Activity – Copy out each line featuring the string "AOUT" from the entries beneath.

==== Records provided

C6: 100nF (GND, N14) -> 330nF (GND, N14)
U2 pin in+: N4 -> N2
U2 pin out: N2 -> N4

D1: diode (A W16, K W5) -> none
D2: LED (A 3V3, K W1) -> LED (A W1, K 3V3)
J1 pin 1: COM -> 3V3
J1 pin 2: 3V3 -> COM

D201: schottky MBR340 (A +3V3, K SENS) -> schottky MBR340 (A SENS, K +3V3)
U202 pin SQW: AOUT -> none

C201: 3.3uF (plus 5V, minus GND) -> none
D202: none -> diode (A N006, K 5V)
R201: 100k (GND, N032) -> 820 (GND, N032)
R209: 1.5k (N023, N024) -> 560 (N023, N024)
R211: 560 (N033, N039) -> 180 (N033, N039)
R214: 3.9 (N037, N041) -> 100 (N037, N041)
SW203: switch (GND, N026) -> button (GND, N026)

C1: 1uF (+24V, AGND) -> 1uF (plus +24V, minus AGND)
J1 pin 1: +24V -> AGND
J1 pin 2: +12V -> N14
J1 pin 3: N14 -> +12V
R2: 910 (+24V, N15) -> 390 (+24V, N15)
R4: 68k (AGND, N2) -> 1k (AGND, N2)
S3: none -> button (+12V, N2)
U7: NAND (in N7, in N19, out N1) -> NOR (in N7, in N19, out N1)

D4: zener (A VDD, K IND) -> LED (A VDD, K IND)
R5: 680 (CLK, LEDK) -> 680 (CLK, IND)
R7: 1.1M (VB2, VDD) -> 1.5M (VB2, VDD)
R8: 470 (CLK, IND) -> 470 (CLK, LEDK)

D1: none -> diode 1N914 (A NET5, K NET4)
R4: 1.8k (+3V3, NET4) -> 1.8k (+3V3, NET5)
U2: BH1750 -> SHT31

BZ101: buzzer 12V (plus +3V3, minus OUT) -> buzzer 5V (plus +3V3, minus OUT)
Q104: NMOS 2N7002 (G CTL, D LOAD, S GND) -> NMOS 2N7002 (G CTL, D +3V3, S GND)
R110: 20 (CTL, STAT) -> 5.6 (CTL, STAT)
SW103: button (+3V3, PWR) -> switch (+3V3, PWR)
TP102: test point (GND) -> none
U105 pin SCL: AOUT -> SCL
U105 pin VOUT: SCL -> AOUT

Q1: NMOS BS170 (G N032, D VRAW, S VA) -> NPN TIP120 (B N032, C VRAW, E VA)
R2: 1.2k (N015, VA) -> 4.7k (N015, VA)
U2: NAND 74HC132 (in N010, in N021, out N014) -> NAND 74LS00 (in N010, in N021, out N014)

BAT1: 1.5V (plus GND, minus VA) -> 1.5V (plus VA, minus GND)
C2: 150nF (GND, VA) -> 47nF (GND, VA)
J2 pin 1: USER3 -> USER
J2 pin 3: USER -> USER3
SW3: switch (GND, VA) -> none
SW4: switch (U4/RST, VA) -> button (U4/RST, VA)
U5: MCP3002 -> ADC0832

========

Completed exercise –
U202 pin SQW: AOUT -> none
U105 pin SCL: AOUT -> SCL
U105 pin VOUT: SCL -> AOUT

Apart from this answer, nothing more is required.